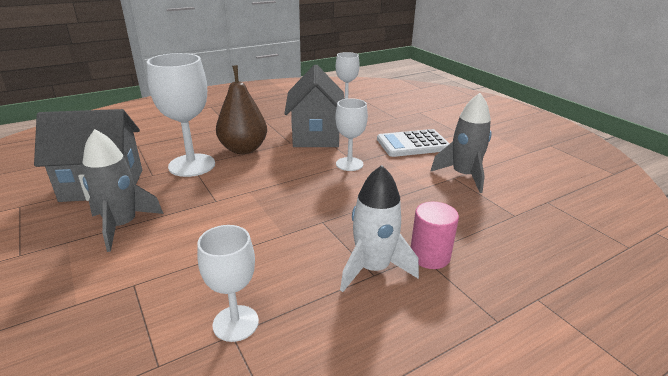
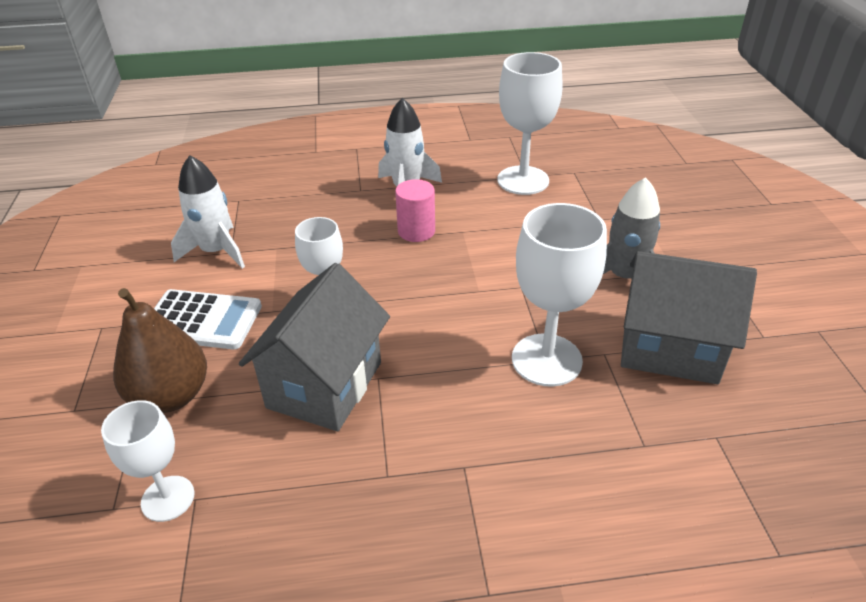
camera: 155 degrees left, 10 degrees up
(235, 323) = (523, 180): white goblet -> white goblet, size x1.62
(243, 149) = (460, 379): brown pear -> brown pear (171, 396)
(429, 256) = (354, 187): pink cylinder -> pink cylinder (416, 231)
(463, 175) = (216, 251): grey rocket -> white rocket

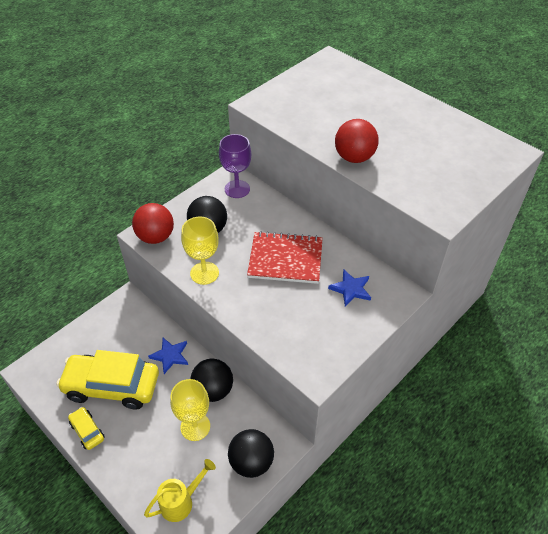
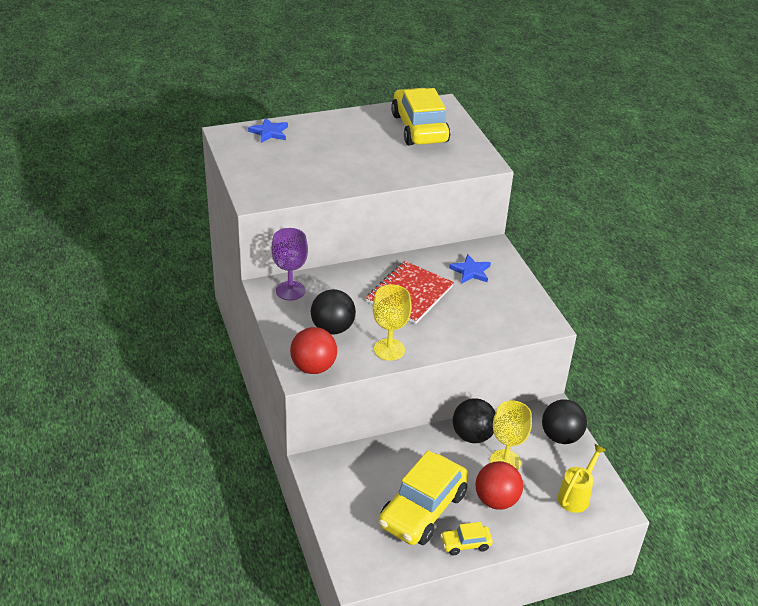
camera: 65 degrees left, 10 degrees down
(170, 356) = (412, 453): blue star -> blue star (269, 132)
(181, 501) = (576, 496): yellow watering can -> yellow watering can turned 45 degrees clockwise
(354, 157) = (384, 176): red ball -> red ball (496, 500)
(454, 152) = (419, 128): none -> yellow car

WHAT THE EXERCISE ASKS -> Only the lines that hold the word "white" are wanted; each should be pulled from the records.

TASK SOLUTION ->
(235, 323) = (523, 180): white goblet -> white goblet, size x1.62
(463, 175) = (216, 251): grey rocket -> white rocket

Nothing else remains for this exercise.